TASK REQUIREMENTS ▸
Through the end of the data below, output every line exactly, beginning with the line that contains "R1: 10k (0V, W20) -> 100k (0V, W20)".

══════════

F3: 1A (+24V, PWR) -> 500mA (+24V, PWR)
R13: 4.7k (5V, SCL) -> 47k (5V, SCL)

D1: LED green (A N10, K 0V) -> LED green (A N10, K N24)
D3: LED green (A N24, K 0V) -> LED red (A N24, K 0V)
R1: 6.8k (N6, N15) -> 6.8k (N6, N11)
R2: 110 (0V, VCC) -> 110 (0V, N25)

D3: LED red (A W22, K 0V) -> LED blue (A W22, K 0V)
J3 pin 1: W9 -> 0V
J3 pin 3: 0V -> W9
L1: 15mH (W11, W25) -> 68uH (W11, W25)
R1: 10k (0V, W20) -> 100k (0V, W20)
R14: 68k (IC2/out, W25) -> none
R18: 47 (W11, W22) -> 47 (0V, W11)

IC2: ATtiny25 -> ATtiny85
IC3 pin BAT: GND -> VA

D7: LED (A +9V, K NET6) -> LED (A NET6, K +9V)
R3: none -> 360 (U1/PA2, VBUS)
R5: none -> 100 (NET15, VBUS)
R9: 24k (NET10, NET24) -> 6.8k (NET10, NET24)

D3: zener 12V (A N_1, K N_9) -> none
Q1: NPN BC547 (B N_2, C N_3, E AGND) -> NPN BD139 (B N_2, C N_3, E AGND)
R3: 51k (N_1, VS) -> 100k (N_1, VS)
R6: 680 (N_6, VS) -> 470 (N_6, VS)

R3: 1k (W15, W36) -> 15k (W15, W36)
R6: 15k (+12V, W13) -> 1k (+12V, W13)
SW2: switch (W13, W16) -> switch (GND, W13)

══════════

PROBLEM SOLUTION ▸
R1: 10k (0V, W20) -> 100k (0V, W20)
R14: 68k (IC2/out, W25) -> none
R18: 47 (W11, W22) -> 47 (0V, W11)

IC2: ATtiny25 -> ATtiny85
IC3 pin BAT: GND -> VA

D7: LED (A +9V, K NET6) -> LED (A NET6, K +9V)
R3: none -> 360 (U1/PA2, VBUS)
R5: none -> 100 (NET15, VBUS)
R9: 24k (NET10, NET24) -> 6.8k (NET10, NET24)

D3: zener 12V (A N_1, K N_9) -> none
Q1: NPN BC547 (B N_2, C N_3, E AGND) -> NPN BD139 (B N_2, C N_3, E AGND)
R3: 51k (N_1, VS) -> 100k (N_1, VS)
R6: 680 (N_6, VS) -> 470 (N_6, VS)

R3: 1k (W15, W36) -> 15k (W15, W36)
R6: 15k (+12V, W13) -> 1k (+12V, W13)
SW2: switch (W13, W16) -> switch (GND, W13)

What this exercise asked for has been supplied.